[Opening Records for the task section]

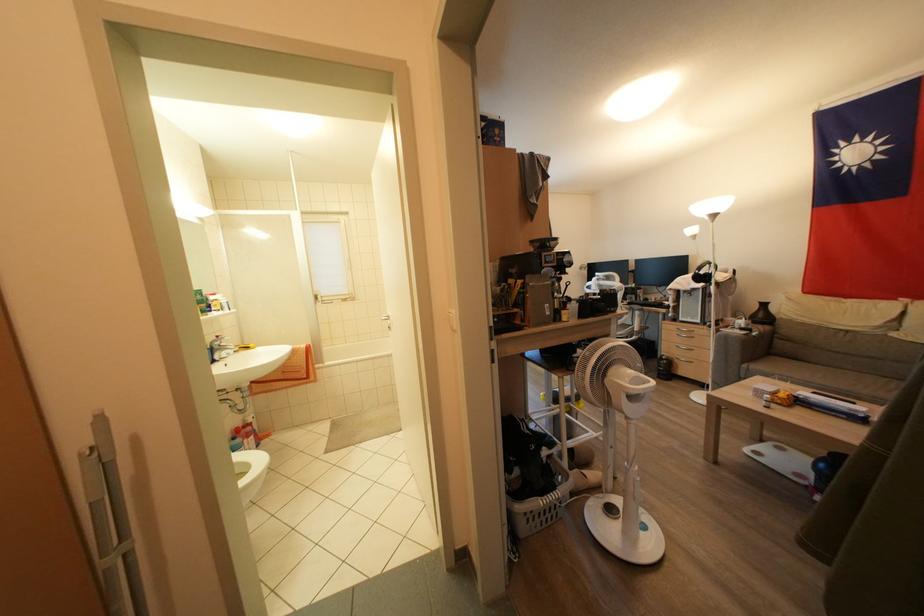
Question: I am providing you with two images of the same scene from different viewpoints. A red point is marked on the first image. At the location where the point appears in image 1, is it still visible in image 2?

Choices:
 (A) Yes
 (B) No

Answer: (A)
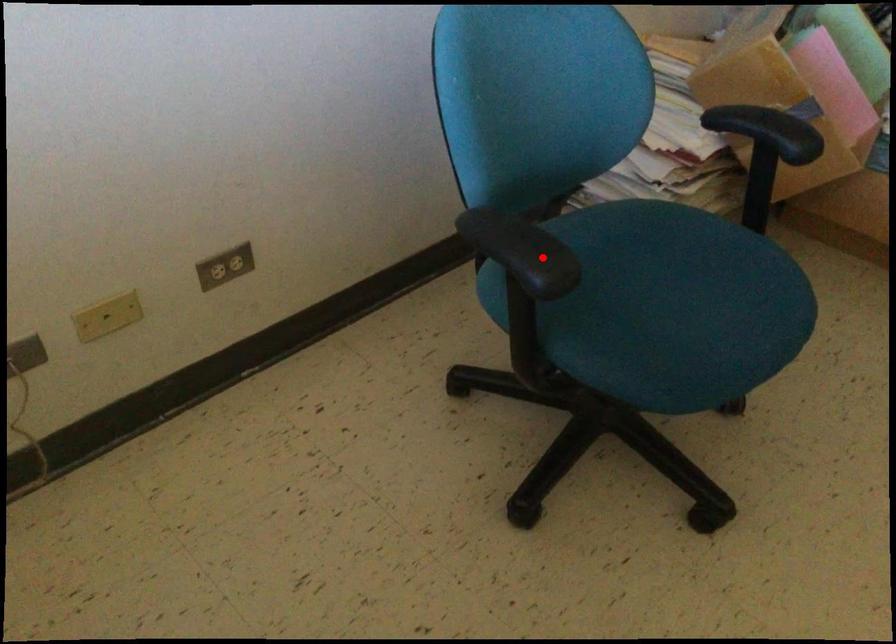
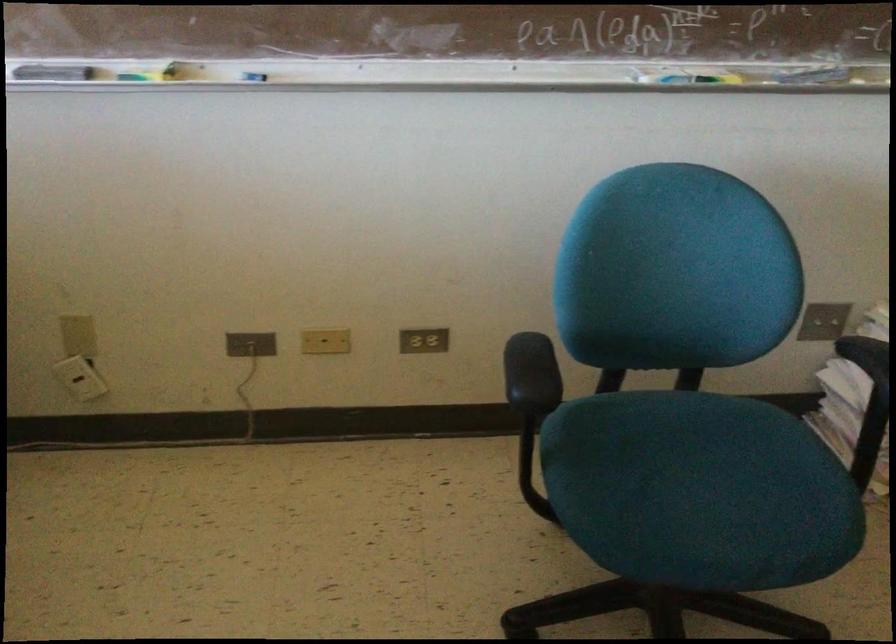
Find the pixel in the second image that matches the highlighted location in the first image.

(531, 374)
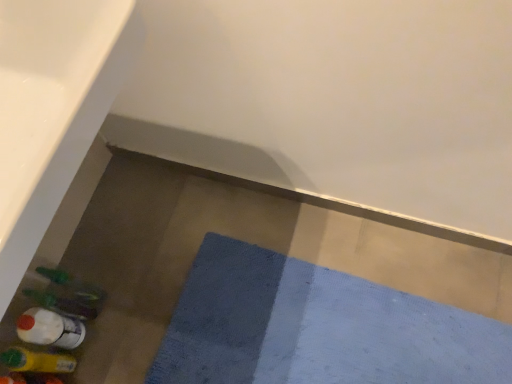
The height and width of the screenshot is (384, 512). I want to click on unoccupied region to the right of translucent plastic bottle at lower left, arranged as the first bottle when viewed from the top, so click(x=141, y=301).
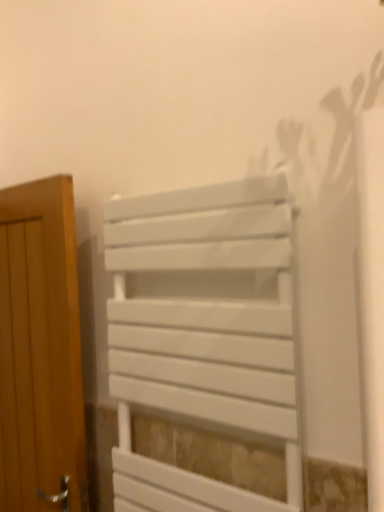
Describe the element at coordinates (203, 330) in the screenshot. The width and height of the screenshot is (384, 512). I see `white matte radiator at center` at that location.

Locate an element on the screen. The image size is (384, 512). white matte radiator at center is located at coordinates (203, 330).

What do you see at coordinates (40, 350) in the screenshot? The width and height of the screenshot is (384, 512). I see `wooden door at left` at bounding box center [40, 350].

Looking at this image, in order to face wooden door at left, should I rotate leftwards or rightwards?

To align with it, rotate left about 21.925°.

Where is `wooden door at left`? Image resolution: width=384 pixels, height=512 pixels. wooden door at left is located at coordinates (40, 350).

Measure the distance between wooden door at left and camera.

1.33 meters.

Where is `white matte radiator at center`? white matte radiator at center is located at coordinates [203, 330].

Can you confirm if wooden door at left is positioned to the right of white matte radiator at center?

No, wooden door at left is not to the right of white matte radiator at center.

Is the position of wooden door at left less distant than that of white matte radiator at center?

No, it is not.

Which is behind, point (36, 204) or point (188, 207)?

The point (36, 204) is more distant.

From the image's perspective, who appears lower, wooden door at left or white matte radiator at center?

wooden door at left, from the image's perspective.

From a real-world perspective, relative to white matte radiator at center, is wooden door at left vertically above or below?

wooden door at left is below white matte radiator at center.

Which object is wider, wooden door at left or white matte radiator at center?

With larger width is wooden door at left.

Consider the image. From their relative heights in the image, would you say wooden door at left is taller or shorter than white matte radiator at center?

In the image, wooden door at left appears to be taller than white matte radiator at center.

Is wooden door at left bigger than white matte radiator at center?

Yes, wooden door at left is bigger than white matte radiator at center.

Which is correct: wooden door at left is inside white matte radiator at center, or outside of it?

wooden door at left lies outside white matte radiator at center.

Is wooden door at left placed right next to white matte radiator at center?

No, wooden door at left is not touching white matte radiator at center.

Is wooden door at left turned away from white matte radiator at center?

No, wooden door at left is not facing the opposite direction of white matte radiator at center.

How different are the orientations of wooden door at left and white matte radiator at center in degrees?

The angle between the facing direction of wooden door at left and the facing direction of white matte radiator at center is 2.87 degrees.

How much distance is there between wooden door at left and white matte radiator at center?

wooden door at left is 39.32 centimeters away from white matte radiator at center.

Find the location of a particular element. The height and width of the screenshot is (512, 384). furniture that is above the wooden door at left (from a real-world perspective) is located at coordinates (203, 330).

From the picture: Which object is positioned more to the left, white matte radiator at center or wooden door at left?

Positioned to the left is wooden door at left.

Does white matte radiator at center come behind wooden door at left?

No, white matte radiator at center is closer to the camera.

Is point (236, 392) closer or farther from the camera than point (18, 355)?

Point (236, 392).

From the image's perspective, is white matte radiator at center beneath wooden door at left?

No, from the image's perspective, white matte radiator at center is not below wooden door at left.

From a real-world perspective, who is located lower, white matte radiator at center or wooden door at left?

wooden door at left, from a real-world perspective.

Considering the sizes of white matte radiator at center and wooden door at left in the image, is white matte radiator at center wider or thinner than wooden door at left?

white matte radiator at center is thinner than wooden door at left.

Considering the sizes of objects white matte radiator at center and wooden door at left in the image provided, who is shorter, white matte radiator at center or wooden door at left?

Standing shorter between the two is white matte radiator at center.

Looking at the image, does white matte radiator at center seem bigger or smaller compared to wooden door at left?

white matte radiator at center is smaller than wooden door at left.

Which is correct: white matte radiator at center is inside wooden door at left, or outside of it?

white matte radiator at center cannot be found inside wooden door at left.

Is there a large distance between white matte radiator at center and wooden door at left?

No.

Is wooden door at left at the back of white matte radiator at center?

white matte radiator at center is not turned away from wooden door at left.

Can you tell me how much white matte radiator at center and wooden door at left differ in facing direction?

The facing directions of white matte radiator at center and wooden door at left are 2.87 degrees apart.

Locate an element on the screen. The image size is (384, 512). furniture that appears on the right of wooden door at left is located at coordinates (203, 330).

This screenshot has height=512, width=384. I want to click on furniture in front of the wooden door at left, so click(x=203, y=330).

Locate an element on the screen. furniture on the right of wooden door at left is located at coordinates (203, 330).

[Closing Records for the task section]

● Task brief: Rewrite all of the records above, changing every "white matte radiator at center" to "white metal radiator at center" and leaving everything else unchanged. Omit the pictures from your answer.

● Solved problem:
Question: I am providing you with two images of the same scene from different viewpoints. A red point is marked on the first image. At the location where the point appears in image 1, is it still visible in image 2?

Choices:
 (A) Yes
 (B) No

Answer: (A)
Find the pixel in the second image that matches the highlighted location in the first image.

(531, 374)
The height and width of the screenshot is (384, 512). I want to click on unoccupied region to the right of translucent plastic bottle at lower left, arranged as the first bottle when viewed from the top, so click(x=141, y=301).
Describe the element at coordinates (203, 330) in the screenshot. The width and height of the screenshot is (384, 512). I see `white metal radiator at center` at that location.

Locate an element on the screen. The image size is (384, 512). white metal radiator at center is located at coordinates (203, 330).

What do you see at coordinates (40, 350) in the screenshot? The width and height of the screenshot is (384, 512). I see `wooden door at left` at bounding box center [40, 350].

Looking at this image, in order to face wooden door at left, should I rotate leftwards or rightwards?

To align with it, rotate left about 21.925°.

Where is `wooden door at left`? Image resolution: width=384 pixels, height=512 pixels. wooden door at left is located at coordinates (40, 350).

Measure the distance between wooden door at left and camera.

1.33 meters.

Where is `white metal radiator at center`? white metal radiator at center is located at coordinates [203, 330].

Can you confirm if wooden door at left is positioned to the right of white metal radiator at center?

No, wooden door at left is not to the right of white metal radiator at center.

Is the position of wooden door at left less distant than that of white metal radiator at center?

No, it is not.

Which is behind, point (36, 204) or point (188, 207)?

The point (36, 204) is more distant.

From the image's perspective, who appears lower, wooden door at left or white metal radiator at center?

wooden door at left, from the image's perspective.

From a real-world perspective, relative to white metal radiator at center, is wooden door at left vertically above or below?

wooden door at left is below white metal radiator at center.

Which object is wider, wooden door at left or white metal radiator at center?

With larger width is wooden door at left.

Consider the image. From their relative heights in the image, would you say wooden door at left is taller or shorter than white metal radiator at center?

In the image, wooden door at left appears to be taller than white metal radiator at center.

Is wooden door at left bigger than white metal radiator at center?

Yes, wooden door at left is bigger than white metal radiator at center.

Which is correct: wooden door at left is inside white metal radiator at center, or outside of it?

wooden door at left lies outside white metal radiator at center.

Is wooden door at left placed right next to white metal radiator at center?

No, wooden door at left is not touching white metal radiator at center.

Is wooden door at left turned away from white metal radiator at center?

No, wooden door at left is not facing the opposite direction of white metal radiator at center.

How different are the orientations of wooden door at left and white metal radiator at center in degrees?

The angle between the facing direction of wooden door at left and the facing direction of white metal radiator at center is 2.87 degrees.

How much distance is there between wooden door at left and white metal radiator at center?

wooden door at left is 39.32 centimeters away from white metal radiator at center.

Find the location of a particular element. The height and width of the screenshot is (512, 384). furniture that is above the wooden door at left (from a real-world perspective) is located at coordinates (203, 330).

From the picture: Which object is positioned more to the left, white metal radiator at center or wooden door at left?

Positioned to the left is wooden door at left.

Does white metal radiator at center come behind wooden door at left?

No, white metal radiator at center is closer to the camera.

Is point (236, 392) closer or farther from the camera than point (18, 355)?

Point (236, 392).

From the image's perspective, is white metal radiator at center beneath wooden door at left?

No, from the image's perspective, white metal radiator at center is not below wooden door at left.

From a real-world perspective, who is located lower, white metal radiator at center or wooden door at left?

wooden door at left, from a real-world perspective.

Considering the sizes of white metal radiator at center and wooden door at left in the image, is white metal radiator at center wider or thinner than wooden door at left?

white metal radiator at center is thinner than wooden door at left.

Considering the sizes of objects white metal radiator at center and wooden door at left in the image provided, who is shorter, white metal radiator at center or wooden door at left?

Standing shorter between the two is white metal radiator at center.

Looking at the image, does white metal radiator at center seem bigger or smaller compared to wooden door at left?

white metal radiator at center is smaller than wooden door at left.

Which is correct: white metal radiator at center is inside wooden door at left, or outside of it?

white metal radiator at center cannot be found inside wooden door at left.

Is there a large distance between white metal radiator at center and wooden door at left?

No.

Is wooden door at left at the back of white metal radiator at center?

white metal radiator at center is not turned away from wooden door at left.

Can you tell me how much white metal radiator at center and wooden door at left differ in facing direction?

The facing directions of white metal radiator at center and wooden door at left are 2.87 degrees apart.

Locate an element on the screen. The image size is (384, 512). furniture that appears on the right of wooden door at left is located at coordinates (203, 330).

This screenshot has height=512, width=384. I want to click on furniture in front of the wooden door at left, so click(x=203, y=330).

Locate an element on the screen. furniture on the right of wooden door at left is located at coordinates (203, 330).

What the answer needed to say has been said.